====== Data to process

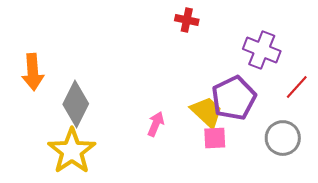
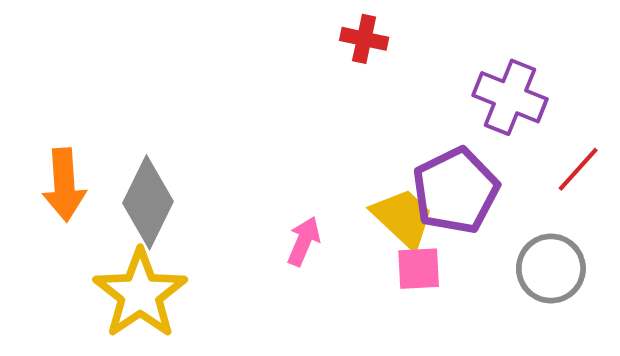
orange arrow: (33, 72) -> (64, 185), moved

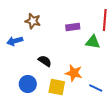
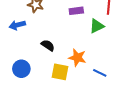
green triangle: (93, 42) -> (97, 26), turned -35
blue circle: (28, 84) -> (21, 69), moved

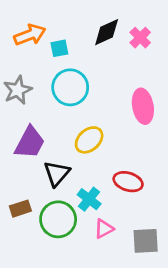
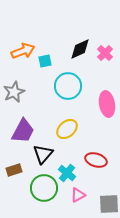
cyan circle: (70, 87) -> (68, 86), moved
brown rectangle: (20, 209) -> (14, 170), moved

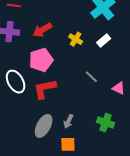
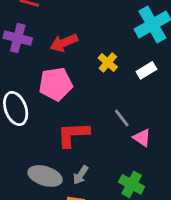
pink triangle: (119, 88) -> (142, 138), moved
red L-shape: (45, 89) -> (73, 134), moved
gray ellipse: (44, 126) -> (45, 176), turned 70

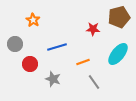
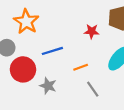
orange star: (33, 20) -> (26, 22), size x1.6
red circle: (30, 64) -> (23, 69), size x1.5

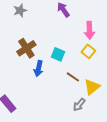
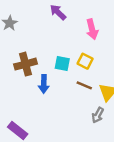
brown cross: (26, 48) -> (26, 64), turned 30
yellow square: (88, 51) -> (85, 61), moved

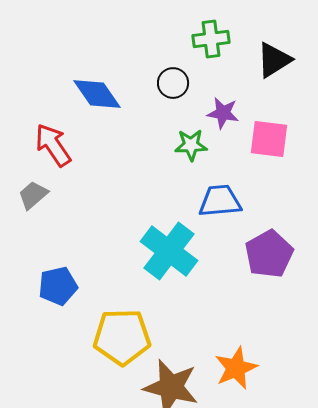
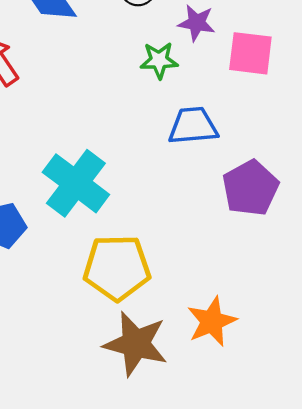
cyan cross: (169, 251) -> (76, 183), moved
yellow pentagon: (122, 337) -> (117, 268), moved

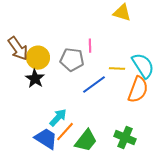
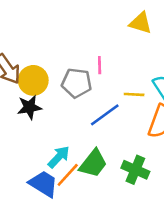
black star: (35, 79) -> (29, 107), turned 30
green cross: (125, 138) -> (135, 170), moved
green trapezoid: (86, 141) -> (93, 163), moved

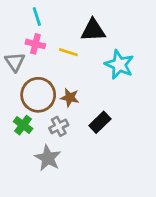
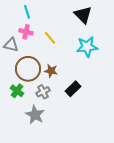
black triangle: (93, 30) -> (83, 15), moved, turned 48
yellow line: (68, 52) -> (50, 38), turned 32
gray triangle: (15, 62) -> (11, 45), turned -42
cyan star: (119, 65) -> (87, 47), turned -30

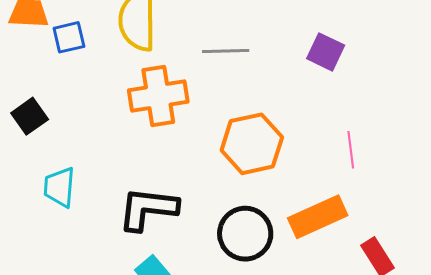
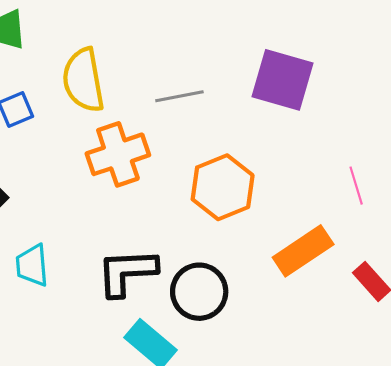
purple square: (326, 52) -> (283, 80), size x1.6
pink line: (351, 150) -> (356, 186), moved
black circle: (245, 234) -> (199, 292), moved

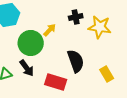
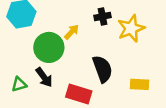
yellow star: (100, 27) -> (131, 28), turned -30
yellow rectangle: (107, 74) -> (139, 84), turned -56

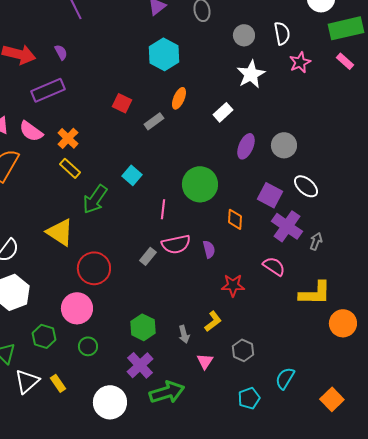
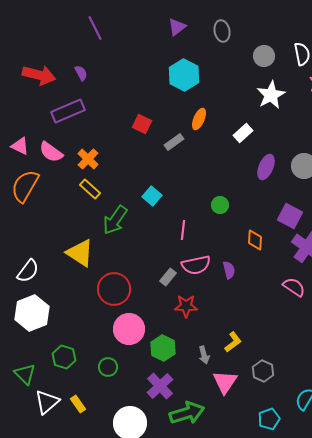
green circle: (200, 184) -> (220, 205), size x0.5
red star: (233, 285) -> (186, 306), moved
pink circle: (77, 308) -> (129, 329), moved
pink triangle: (205, 361) -> (225, 382), size x1.5

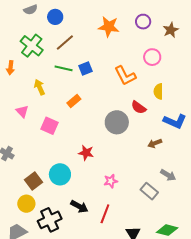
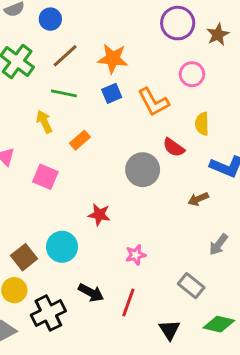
purple circle: (143, 22) -> (178, 23), size x1.5
orange star: (109, 27) -> (113, 59), moved
blue square: (86, 69) -> (112, 93), moved
yellow arrow: (39, 87) -> (44, 122), moved
gray arrow: (168, 175) -> (218, 244), turned 98
gray rectangle: (149, 191) -> (191, 286), moved

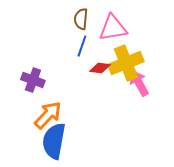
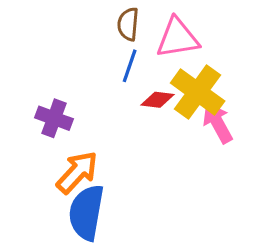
yellow cross: (126, 63) -> (198, 92), turned -32

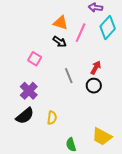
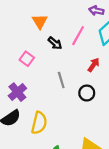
orange triangle: (61, 23) -> (40, 21), moved, turned 35
red arrow: (96, 68) -> (94, 65), moved
yellow semicircle: (52, 118) -> (39, 123), size x1.5

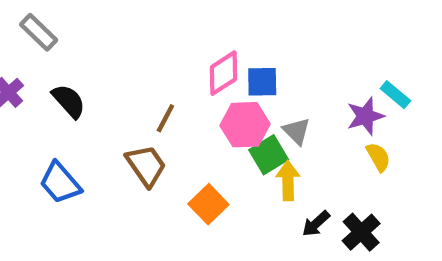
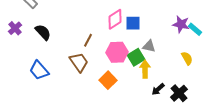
purple star: (365, 116) -> (181, 24), moved, turned 30
pink hexagon: (245, 125) -> (117, 52), moved
gray triangle: (297, 131) -> (149, 46), turned -32

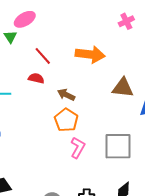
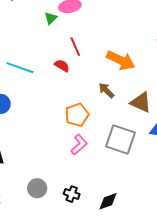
brown arrow: (66, 95) -> (106, 90), moved
gray square: (118, 146) -> (120, 139), moved

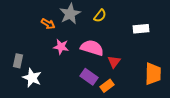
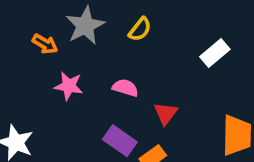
white rectangle: (141, 29) -> (215, 53), turned -35
pink semicircle: (92, 48) -> (125, 88), size x0.6

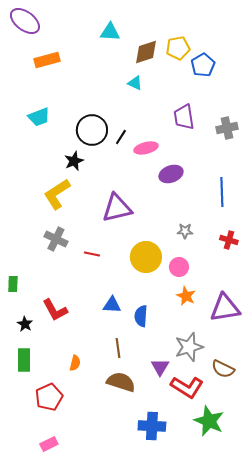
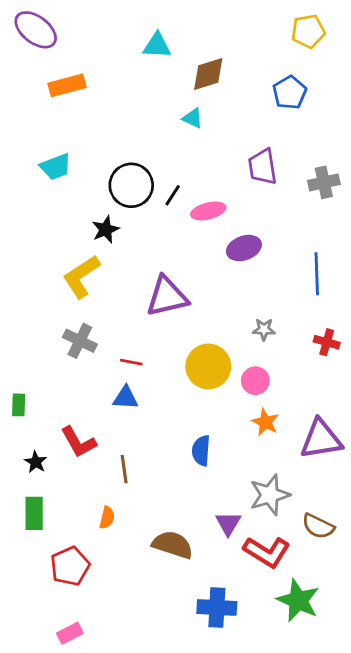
yellow pentagon: (178, 48) -> (308, 31), moved
blue triangle: (112, 305) -> (126, 398), moved
brown line: (118, 348) -> (124, 469), moved

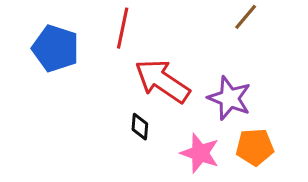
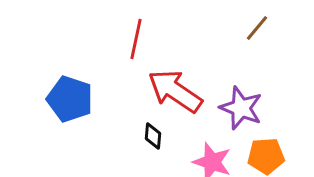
blue pentagon: (56, 48) -> (70, 99), moved

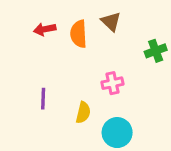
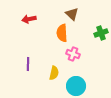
orange semicircle: (79, 34) -> (62, 33), moved
pink cross: (112, 83) -> (73, 54), turned 32

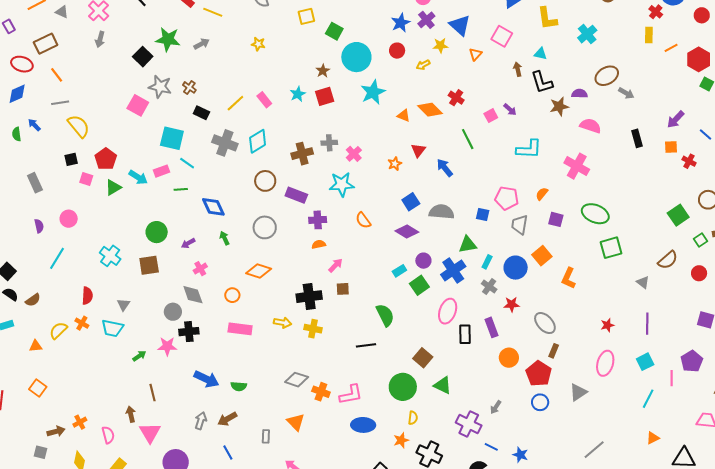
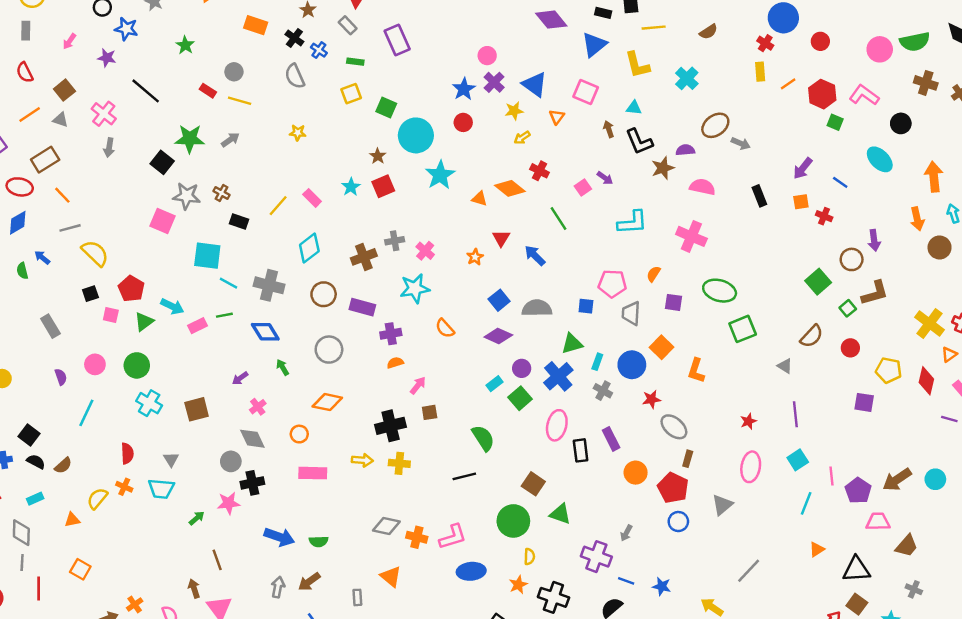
yellow arrow: (423, 65) -> (522, 138), moved
gray cross: (225, 143) -> (269, 285), moved
pink rectangle: (161, 171) -> (198, 326), moved
green circle: (157, 232) -> (137, 365), moved
red star: (512, 304) -> (651, 399), moved
purple pentagon: (692, 361) -> (858, 491), moved

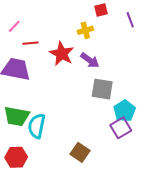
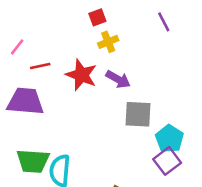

============

Task details:
Using the listing, count the lines holding the word "black" and write down that number alone.

Result of the task:
3